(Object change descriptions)
---
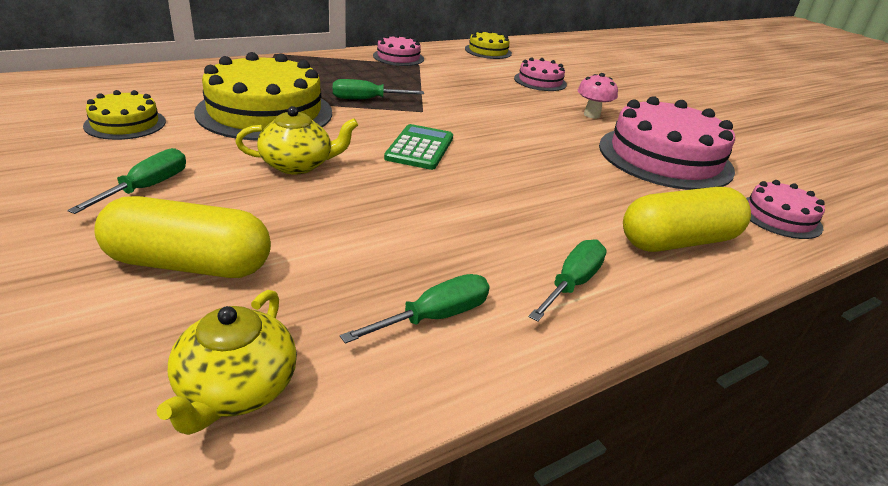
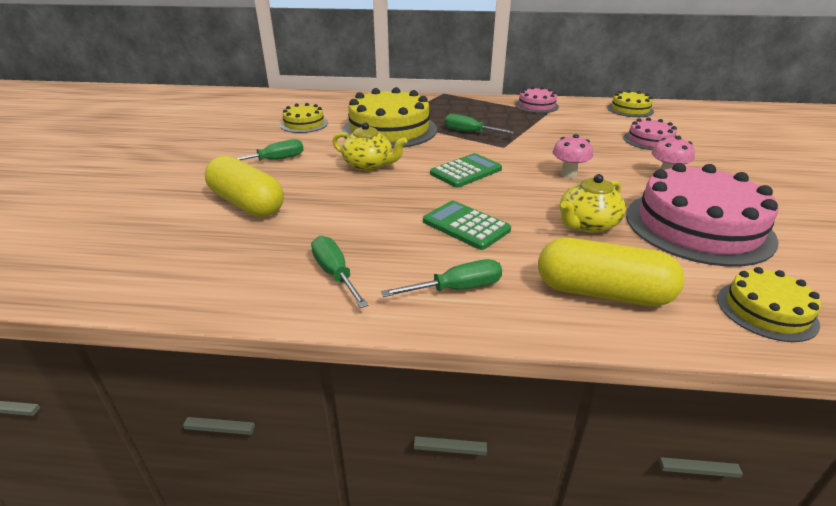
camera: 40 degrees right, 0 degrees up
yellow teapot [157,290,297,435] -> yellow teapot moved to [560,174,626,233]
green screwdriver [340,274,490,344] -> green screwdriver turned 120 degrees counterclockwise [311,236,368,308]
pink cake [746,180,825,239] -> yellow cake [717,267,821,342]
none -> green calculator [423,201,511,250]
none -> pink mushroom [553,134,593,178]

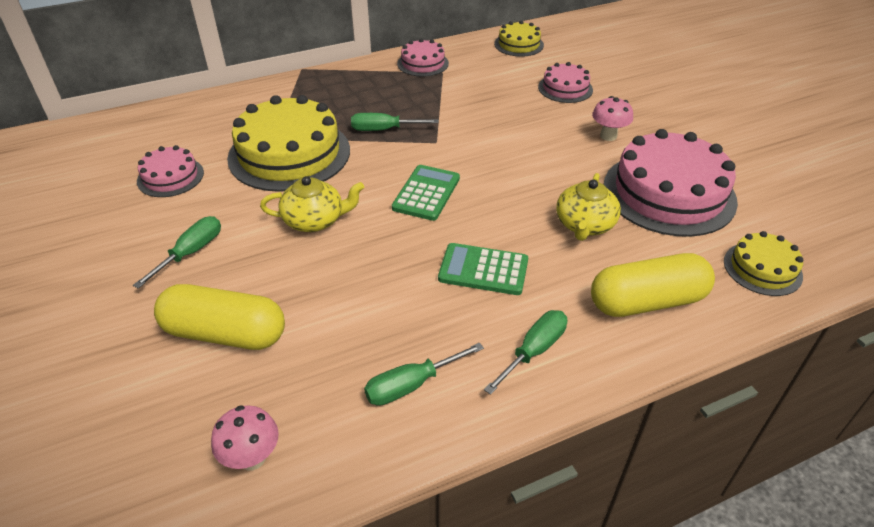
camera: 30 degrees left, 10 degrees up
yellow cake [280,103,328,133] -> pink cake [137,145,204,197]
green screwdriver [311,236,368,308] -> green screwdriver turned 60 degrees counterclockwise [364,342,484,406]
pink mushroom [553,134,593,178] -> pink mushroom moved to [211,405,279,471]

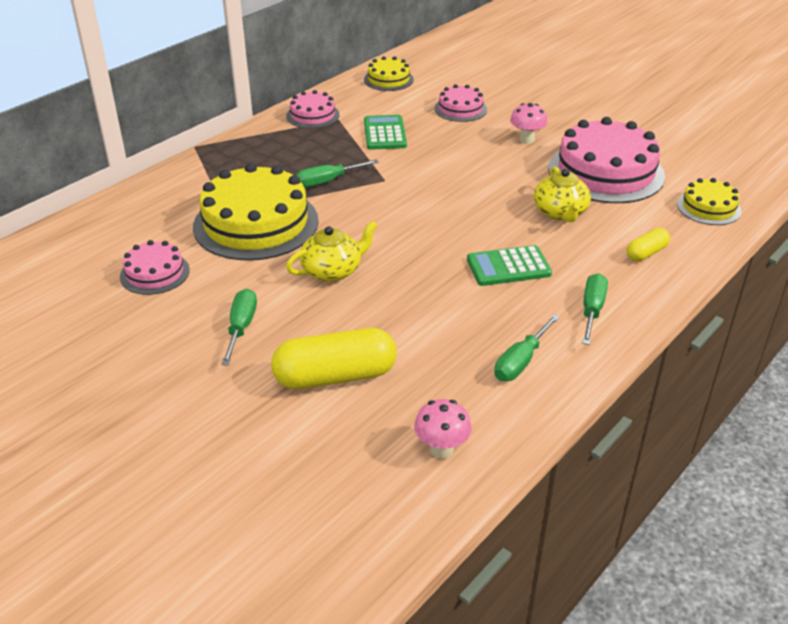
camera: 25 degrees left, 5 degrees down
green calculator [392,165,460,221] -> green calculator moved to [364,115,407,150]
yellow capsule [591,253,715,317] -> yellow capsule [627,228,670,261], size x0.51

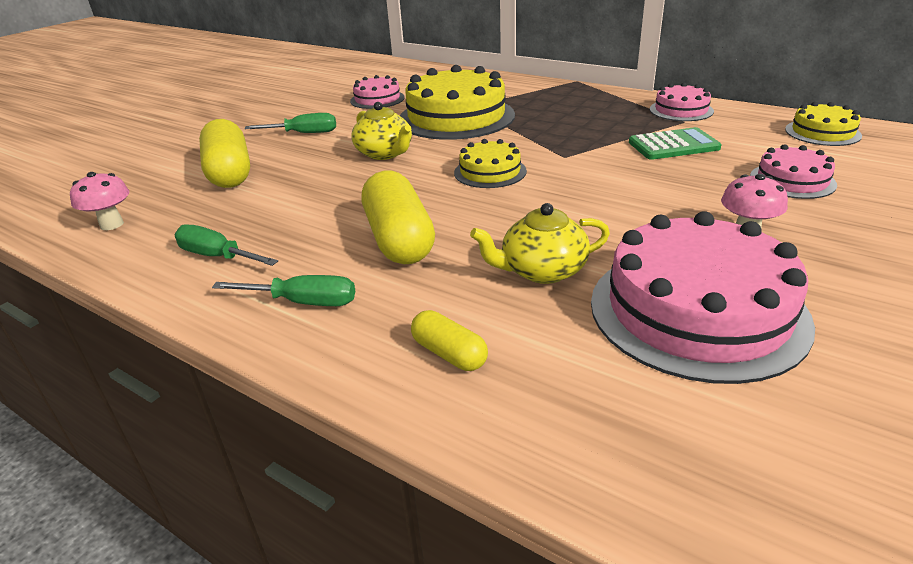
camera: 85 degrees right, 5 degrees down
green screwdriver [296,159,379,187] -> none
green calculator [467,245,552,286] -> yellow capsule [362,171,435,264]
yellow cake [677,178,741,225] -> yellow cake moved to [454,139,527,188]

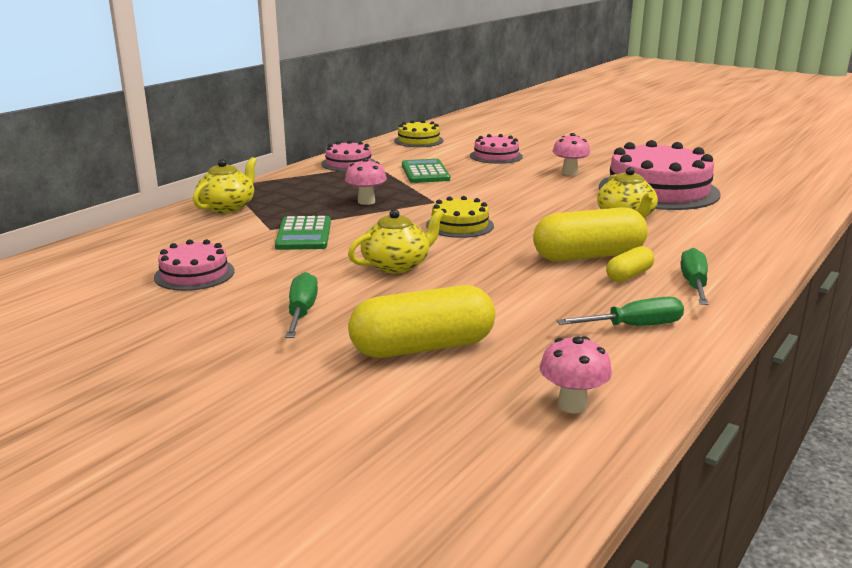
camera: 90 degrees left, 10 degrees down
green screwdriver [175,224,278,266] -> green screwdriver turned 135 degrees counterclockwise [556,297,684,326]
yellow cake [400,65,515,140] -> green calculator [275,216,331,250]
yellow capsule [411,310,488,371] -> yellow capsule moved to [606,246,654,282]
none -> yellow teapot [193,157,257,213]
none -> pink mushroom [345,158,387,205]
---
> **Try it**:
Please set down every record above exactly as it appears, leaving out the pictures.

> **Task response**:
camera: 40 degrees right, 0 degrees up
yellow teapot [157,290,297,435] -> yellow teapot moved to [560,174,626,233]
green screwdriver [340,274,490,344] -> green screwdriver turned 120 degrees counterclockwise [311,236,368,308]
pink cake [746,180,825,239] -> yellow cake [717,267,821,342]
none -> green calculator [423,201,511,250]
none -> pink mushroom [553,134,593,178]

camera: 30 degrees left, 10 degrees up
yellow cake [280,103,328,133] -> pink cake [137,145,204,197]
green screwdriver [311,236,368,308] -> green screwdriver turned 60 degrees counterclockwise [364,342,484,406]
pink mushroom [553,134,593,178] -> pink mushroom moved to [211,405,279,471]

camera: 25 degrees left, 5 degrees down
green calculator [392,165,460,221] -> green calculator moved to [364,115,407,150]
yellow capsule [591,253,715,317] -> yellow capsule [627,228,670,261], size x0.51

camera: 85 degrees right, 5 degrees down
green screwdriver [296,159,379,187] -> none
green calculator [467,245,552,286] -> yellow capsule [362,171,435,264]
yellow cake [677,178,741,225] -> yellow cake moved to [454,139,527,188]

camera: 90 degrees left, 10 degrees down
green screwdriver [175,224,278,266] -> green screwdriver turned 135 degrees counterclockwise [556,297,684,326]
yellow cake [400,65,515,140] -> green calculator [275,216,331,250]
yellow capsule [411,310,488,371] -> yellow capsule moved to [606,246,654,282]
none -> yellow teapot [193,157,257,213]
none -> pink mushroom [345,158,387,205]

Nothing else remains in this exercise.